Your answer should be the records below, written out exactly.

Records drawn from a dataset
####

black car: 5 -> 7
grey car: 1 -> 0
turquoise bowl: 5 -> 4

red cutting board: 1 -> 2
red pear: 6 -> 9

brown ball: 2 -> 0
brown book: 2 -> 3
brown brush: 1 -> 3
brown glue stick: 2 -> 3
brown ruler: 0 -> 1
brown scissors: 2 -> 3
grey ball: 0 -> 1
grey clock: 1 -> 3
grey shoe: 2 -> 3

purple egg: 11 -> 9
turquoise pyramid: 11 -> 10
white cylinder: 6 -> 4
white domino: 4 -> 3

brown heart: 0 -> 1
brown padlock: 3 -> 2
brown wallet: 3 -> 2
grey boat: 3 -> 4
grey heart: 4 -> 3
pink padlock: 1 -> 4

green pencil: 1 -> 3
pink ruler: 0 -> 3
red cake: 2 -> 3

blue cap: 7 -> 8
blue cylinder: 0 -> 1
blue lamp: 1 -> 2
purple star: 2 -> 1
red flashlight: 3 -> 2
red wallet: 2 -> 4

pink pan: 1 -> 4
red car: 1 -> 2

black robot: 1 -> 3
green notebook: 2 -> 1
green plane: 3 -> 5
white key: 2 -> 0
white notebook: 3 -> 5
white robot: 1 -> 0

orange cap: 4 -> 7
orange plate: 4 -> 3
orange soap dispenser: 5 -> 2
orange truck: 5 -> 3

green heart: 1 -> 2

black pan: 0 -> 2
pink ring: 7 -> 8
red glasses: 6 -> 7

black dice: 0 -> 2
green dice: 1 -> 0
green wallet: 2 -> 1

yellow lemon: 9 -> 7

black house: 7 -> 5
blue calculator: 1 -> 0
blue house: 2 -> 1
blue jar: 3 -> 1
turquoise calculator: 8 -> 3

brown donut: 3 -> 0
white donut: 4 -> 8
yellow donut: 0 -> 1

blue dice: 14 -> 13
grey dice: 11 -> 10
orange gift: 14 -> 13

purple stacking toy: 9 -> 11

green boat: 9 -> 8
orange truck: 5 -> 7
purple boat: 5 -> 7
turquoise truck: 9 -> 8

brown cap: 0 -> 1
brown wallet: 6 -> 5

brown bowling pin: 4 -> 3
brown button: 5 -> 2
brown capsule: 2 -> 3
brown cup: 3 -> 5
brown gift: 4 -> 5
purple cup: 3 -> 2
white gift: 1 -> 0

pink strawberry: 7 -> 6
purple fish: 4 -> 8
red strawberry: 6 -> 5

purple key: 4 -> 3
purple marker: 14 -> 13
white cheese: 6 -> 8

####

RESULT
black car: 5 -> 7
grey car: 1 -> 0
turquoise bowl: 5 -> 4

red cutting board: 1 -> 2
red pear: 6 -> 9

brown ball: 2 -> 0
brown book: 2 -> 3
brown brush: 1 -> 3
brown glue stick: 2 -> 3
brown ruler: 0 -> 1
brown scissors: 2 -> 3
grey ball: 0 -> 1
grey clock: 1 -> 3
grey shoe: 2 -> 3

purple egg: 11 -> 9
turquoise pyramid: 11 -> 10
white cylinder: 6 -> 4
white domino: 4 -> 3

brown heart: 0 -> 1
brown padlock: 3 -> 2
brown wallet: 3 -> 2
grey boat: 3 -> 4
grey heart: 4 -> 3
pink padlock: 1 -> 4

green pencil: 1 -> 3
pink ruler: 0 -> 3
red cake: 2 -> 3

blue cap: 7 -> 8
blue cylinder: 0 -> 1
blue lamp: 1 -> 2
purple star: 2 -> 1
red flashlight: 3 -> 2
red wallet: 2 -> 4

pink pan: 1 -> 4
red car: 1 -> 2

black robot: 1 -> 3
green notebook: 2 -> 1
green plane: 3 -> 5
white key: 2 -> 0
white notebook: 3 -> 5
white robot: 1 -> 0

orange cap: 4 -> 7
orange plate: 4 -> 3
orange soap dispenser: 5 -> 2
orange truck: 5 -> 3

green heart: 1 -> 2

black pan: 0 -> 2
pink ring: 7 -> 8
red glasses: 6 -> 7

black dice: 0 -> 2
green dice: 1 -> 0
green wallet: 2 -> 1

yellow lemon: 9 -> 7

black house: 7 -> 5
blue calculator: 1 -> 0
blue house: 2 -> 1
blue jar: 3 -> 1
turquoise calculator: 8 -> 3

brown donut: 3 -> 0
white donut: 4 -> 8
yellow donut: 0 -> 1

blue dice: 14 -> 13
grey dice: 11 -> 10
orange gift: 14 -> 13

purple stacking toy: 9 -> 11

green boat: 9 -> 8
orange truck: 5 -> 7
purple boat: 5 -> 7
turquoise truck: 9 -> 8

brown cap: 0 -> 1
brown wallet: 6 -> 5

brown bowling pin: 4 -> 3
brown button: 5 -> 2
brown capsule: 2 -> 3
brown cup: 3 -> 5
brown gift: 4 -> 5
purple cup: 3 -> 2
white gift: 1 -> 0

pink strawberry: 7 -> 6
purple fish: 4 -> 8
red strawberry: 6 -> 5

purple key: 4 -> 3
purple marker: 14 -> 13
white cheese: 6 -> 8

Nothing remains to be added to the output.